## YOUR TASK
Could you print exactly the lines of the listing below, starting at the line that has "C3: 18pF (COM, N005) -> 27pF (COM, N005)" and ending at the line that has "Y1: 12MHz (N005, N009) -> none", and only those lines?

## EXTRACTED MATERIAL
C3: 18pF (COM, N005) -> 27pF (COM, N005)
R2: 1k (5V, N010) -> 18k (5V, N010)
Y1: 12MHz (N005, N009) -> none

==

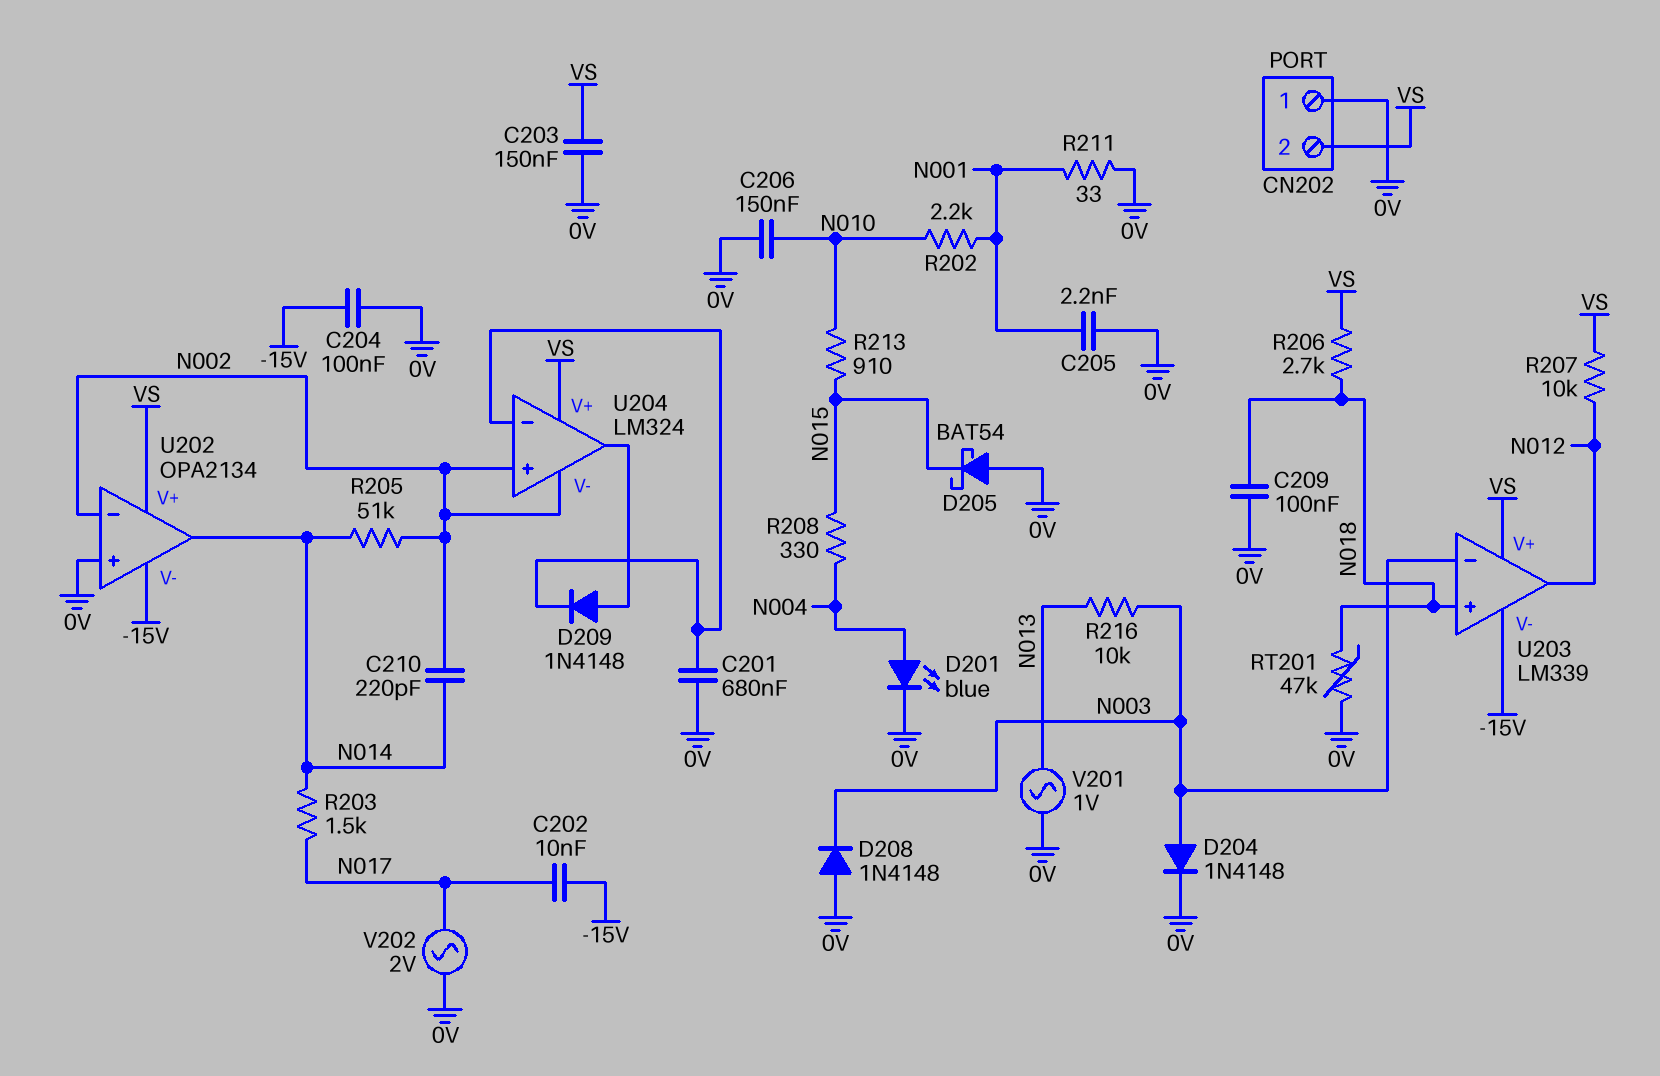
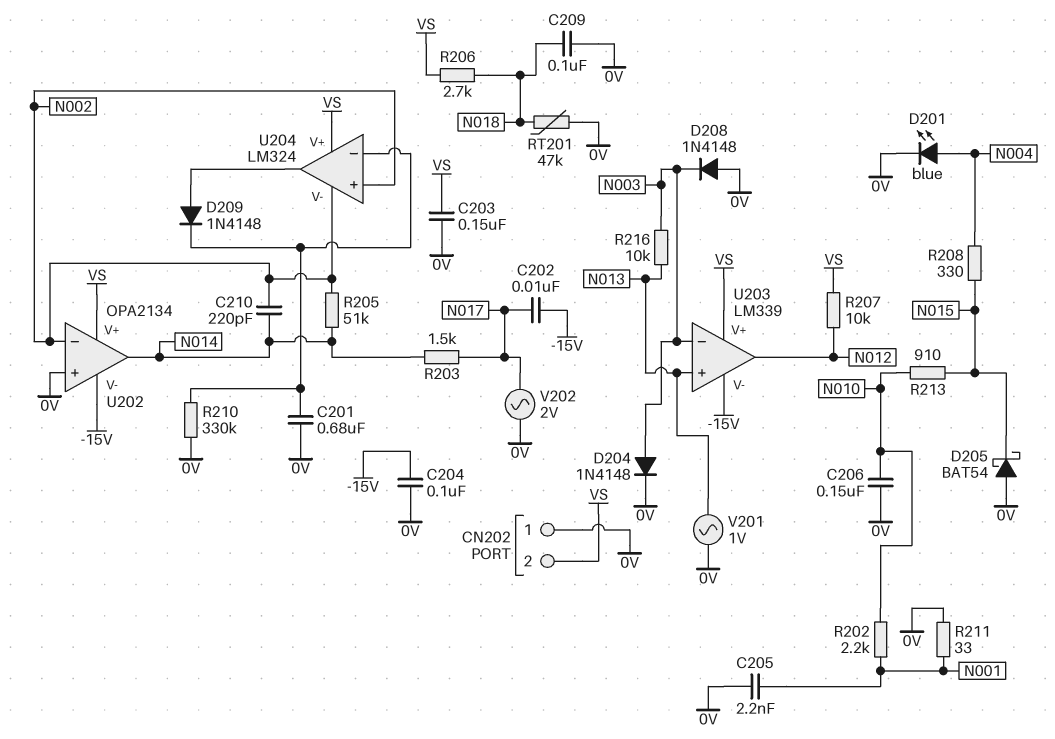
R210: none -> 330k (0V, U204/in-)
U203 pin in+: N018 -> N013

---

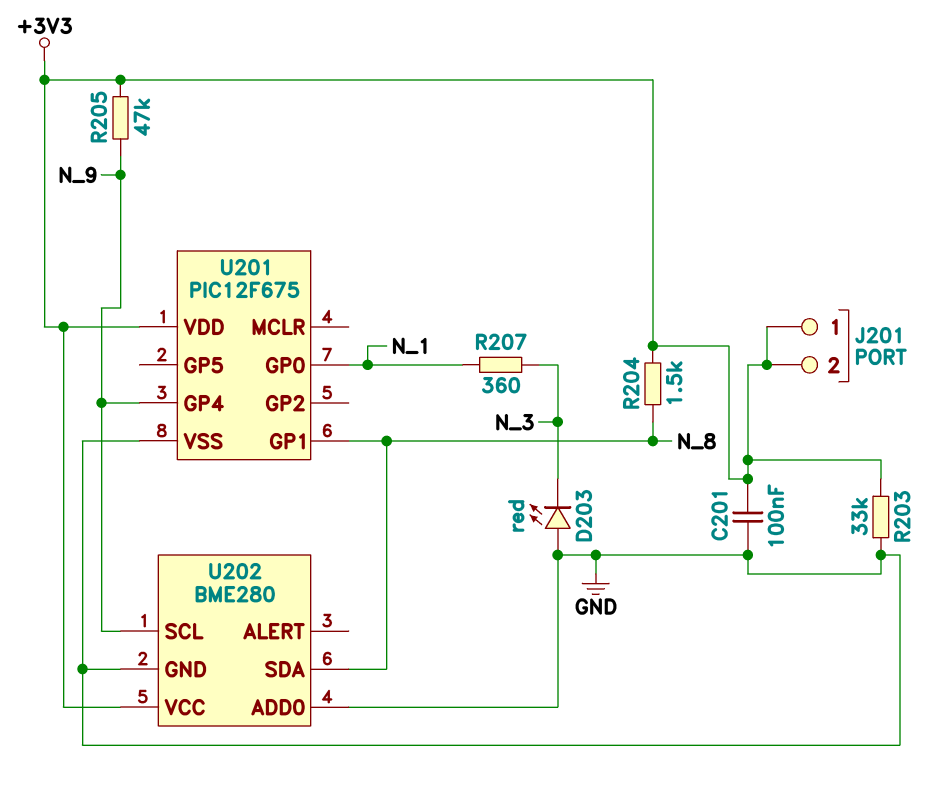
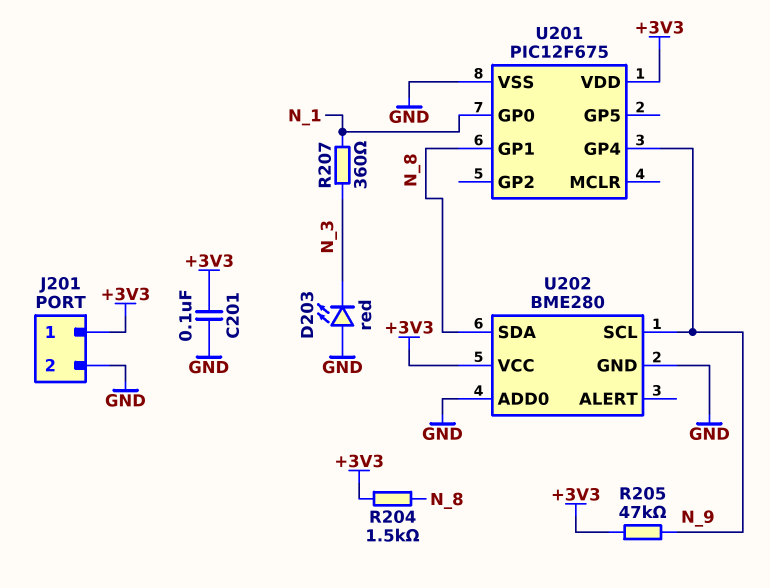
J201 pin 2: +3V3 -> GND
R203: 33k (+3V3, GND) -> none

## YOUR SOLUTION
C3: 18pF (COM, N005) -> 27pF (COM, N005)
R2: 1k (5V, N010) -> 18k (5V, N010)
Y1: 12MHz (N005, N009) -> none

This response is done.